[Assignment] Restate all entries exactly. Skip the images.
=-=-=
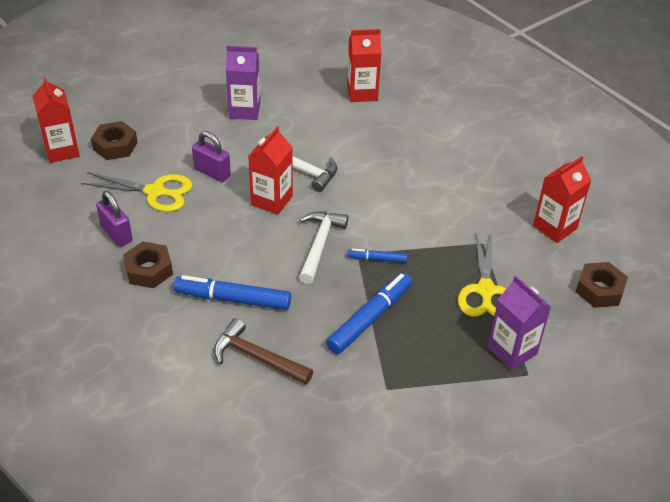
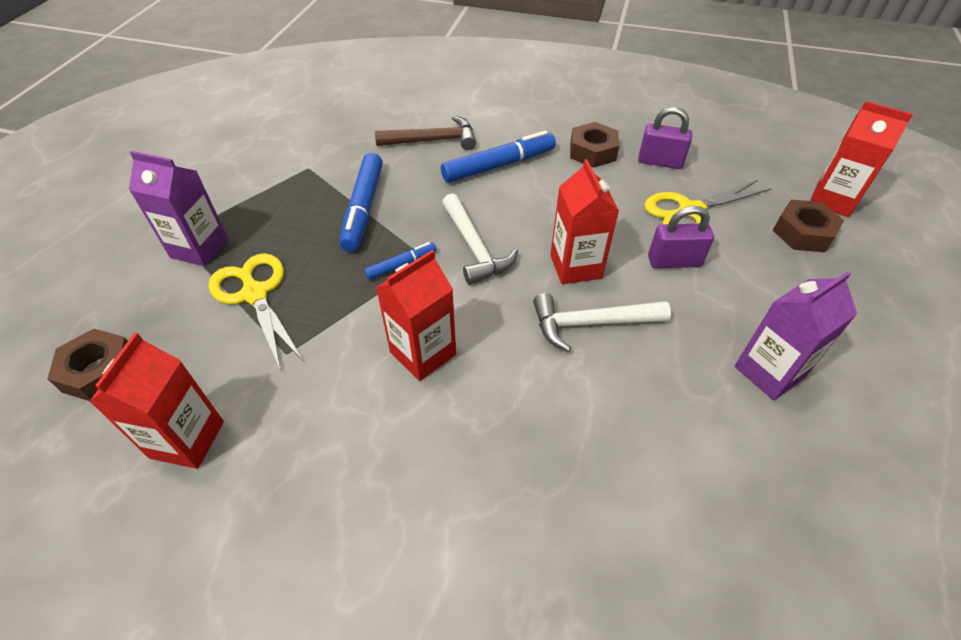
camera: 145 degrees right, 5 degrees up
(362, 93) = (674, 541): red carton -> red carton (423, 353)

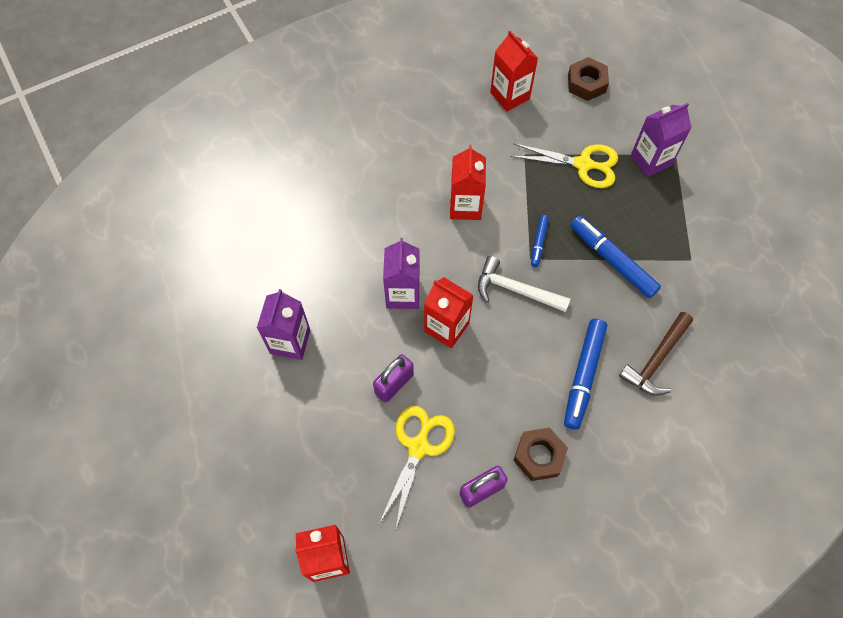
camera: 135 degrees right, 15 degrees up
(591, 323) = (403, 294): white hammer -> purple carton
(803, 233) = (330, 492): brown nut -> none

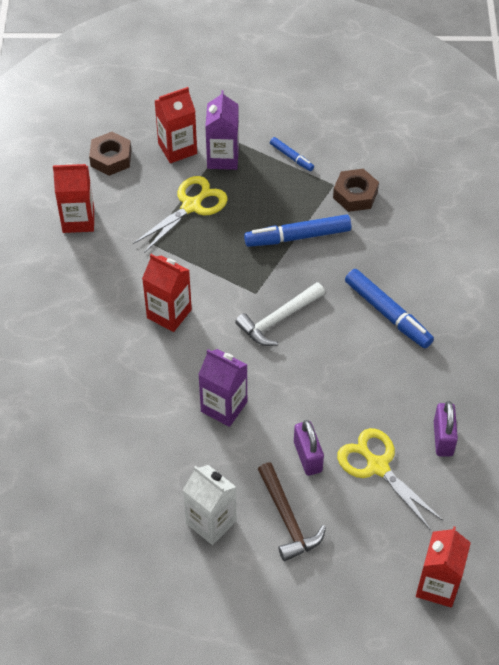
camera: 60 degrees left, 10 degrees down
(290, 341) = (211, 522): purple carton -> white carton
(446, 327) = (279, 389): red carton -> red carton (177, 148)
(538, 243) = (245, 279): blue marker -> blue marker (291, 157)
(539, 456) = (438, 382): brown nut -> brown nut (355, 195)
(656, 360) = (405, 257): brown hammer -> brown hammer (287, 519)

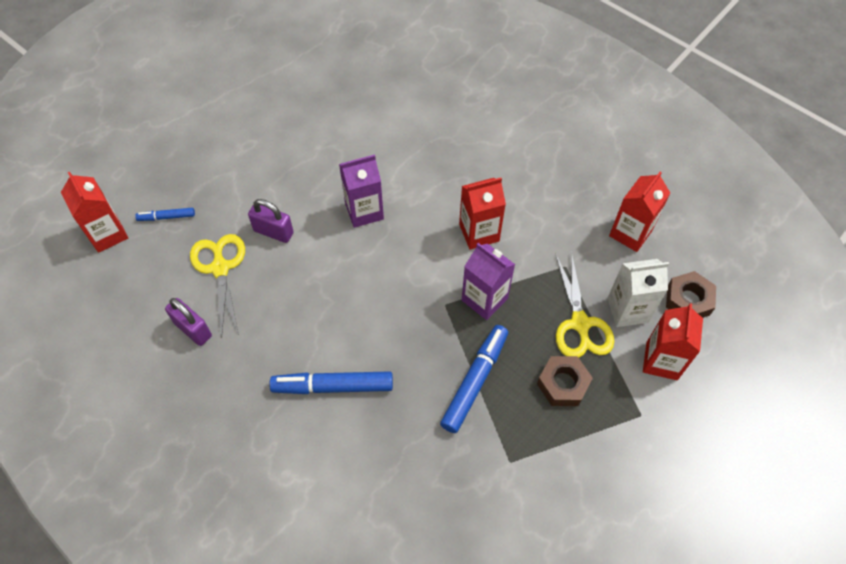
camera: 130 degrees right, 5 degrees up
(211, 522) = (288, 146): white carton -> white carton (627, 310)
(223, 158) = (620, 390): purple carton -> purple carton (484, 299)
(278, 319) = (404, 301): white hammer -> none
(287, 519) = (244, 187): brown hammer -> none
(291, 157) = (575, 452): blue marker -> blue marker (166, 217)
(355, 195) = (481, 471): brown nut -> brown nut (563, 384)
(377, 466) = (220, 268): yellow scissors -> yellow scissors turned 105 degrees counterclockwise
=-=-=
[Problem solution]
camera: 145 degrees right, 5 degrees up
(362, 93) = (674, 541): red carton -> red carton (423, 353)

camera: 135 degrees right, 15 degrees up
(591, 323) = (403, 294): white hammer -> purple carton
(803, 233) = (330, 492): brown nut -> none

camera: 60 degrees left, 10 degrees down
(290, 341) = (211, 522): purple carton -> white carton
(446, 327) = (279, 389): red carton -> red carton (177, 148)
(538, 243) = (245, 279): blue marker -> blue marker (291, 157)
(539, 456) = (438, 382): brown nut -> brown nut (355, 195)
(656, 360) = (405, 257): brown hammer -> brown hammer (287, 519)

camera: 130 degrees right, 5 degrees up
(211, 522) = (288, 146): white carton -> white carton (627, 310)
(223, 158) = (620, 390): purple carton -> purple carton (484, 299)
(278, 319) = (404, 301): white hammer -> none
(287, 519) = (244, 187): brown hammer -> none
(291, 157) = (575, 452): blue marker -> blue marker (166, 217)
(355, 195) = (481, 471): brown nut -> brown nut (563, 384)
(377, 466) = (220, 268): yellow scissors -> yellow scissors turned 105 degrees counterclockwise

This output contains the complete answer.